## What you will do
What is needed is an exact copy of the entries, with the pictures excluded.

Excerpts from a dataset
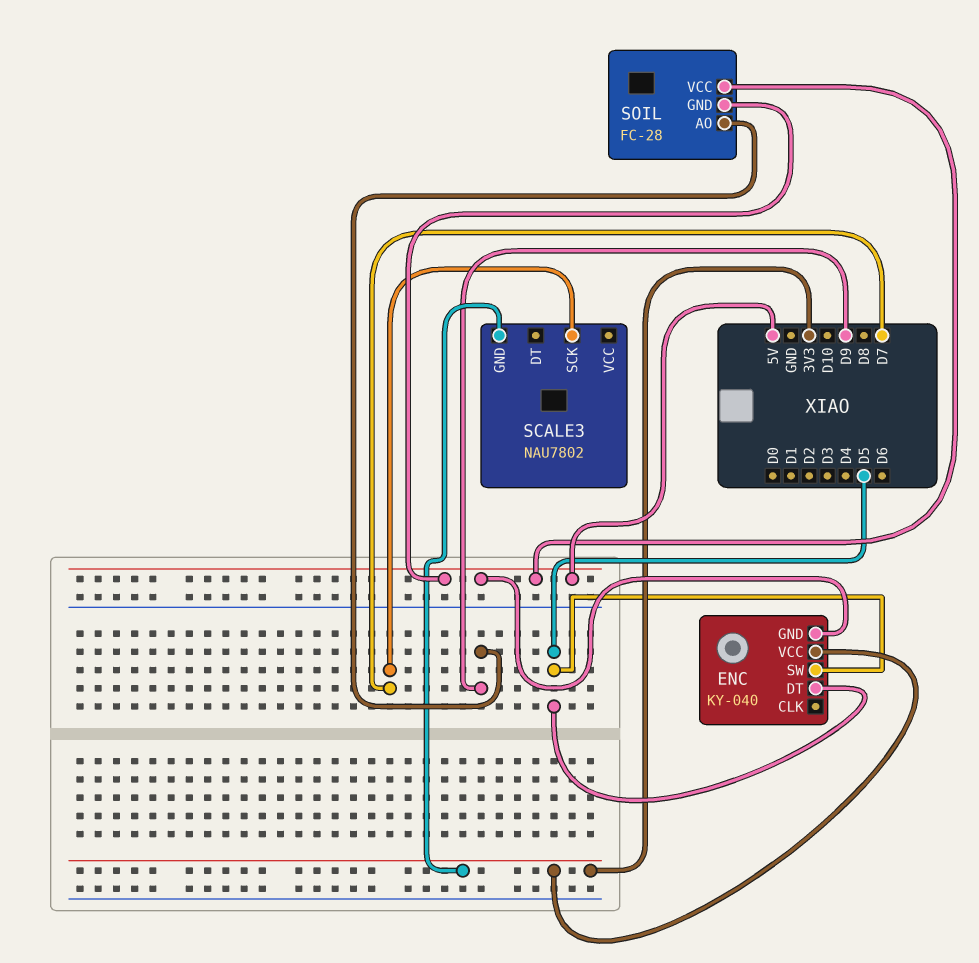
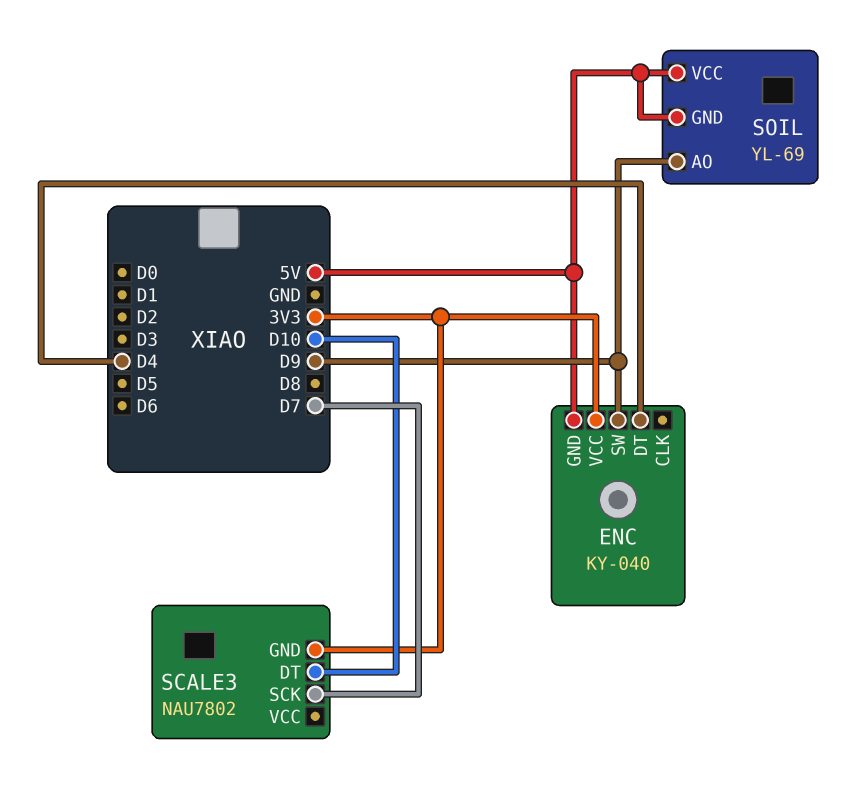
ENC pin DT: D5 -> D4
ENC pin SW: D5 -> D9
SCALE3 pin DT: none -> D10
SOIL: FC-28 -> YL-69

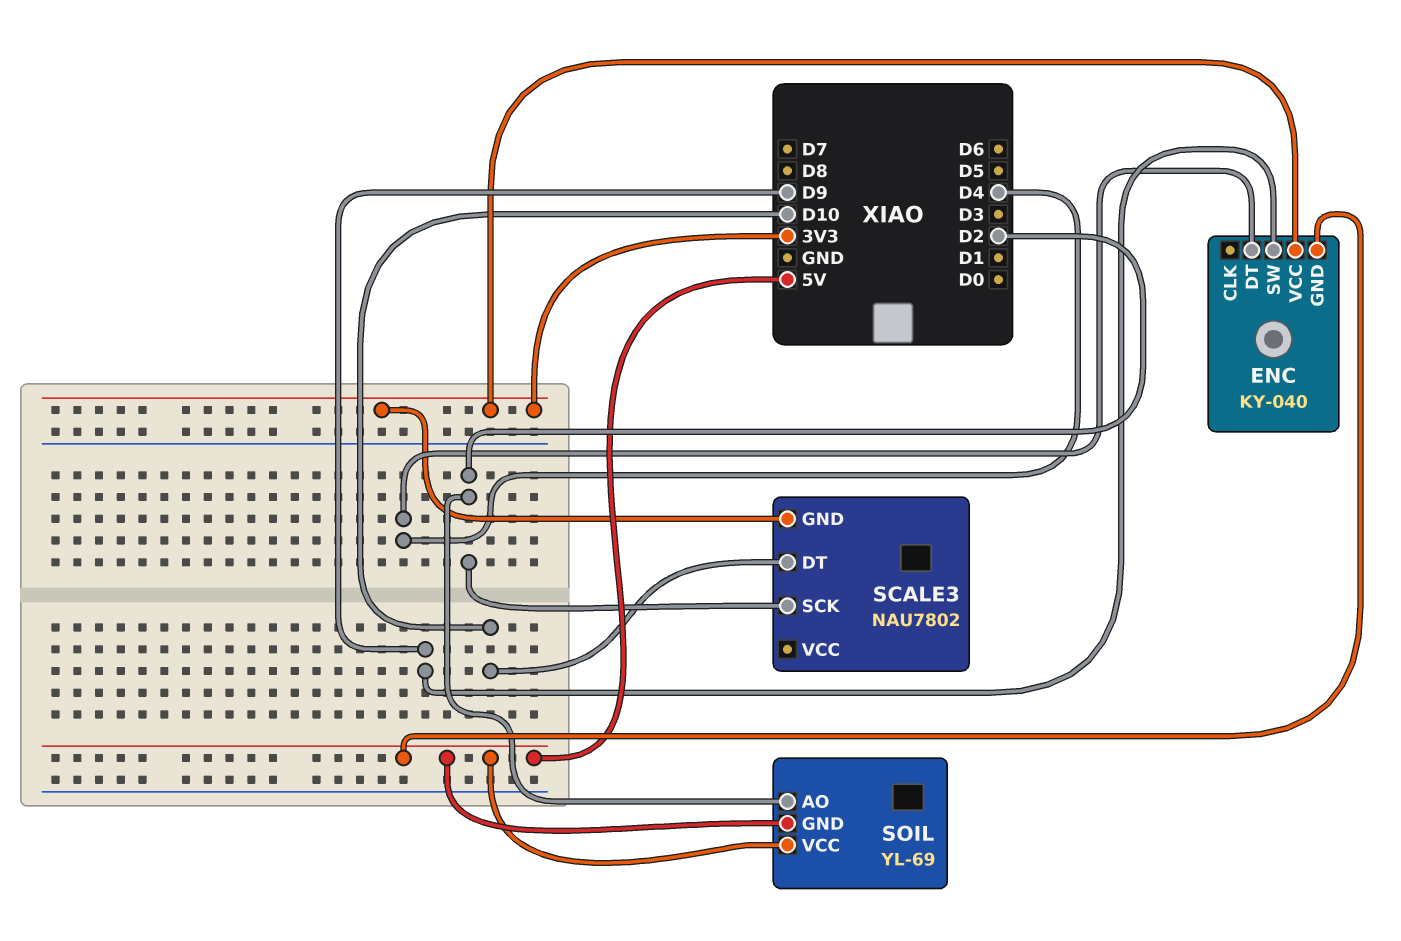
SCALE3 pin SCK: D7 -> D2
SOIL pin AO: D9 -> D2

## Answer below
ENC pin DT: D5 -> D4
ENC pin SW: D5 -> D9
SCALE3 pin DT: none -> D10
SOIL: FC-28 -> YL-69

SCALE3 pin SCK: D7 -> D2
SOIL pin AO: D9 -> D2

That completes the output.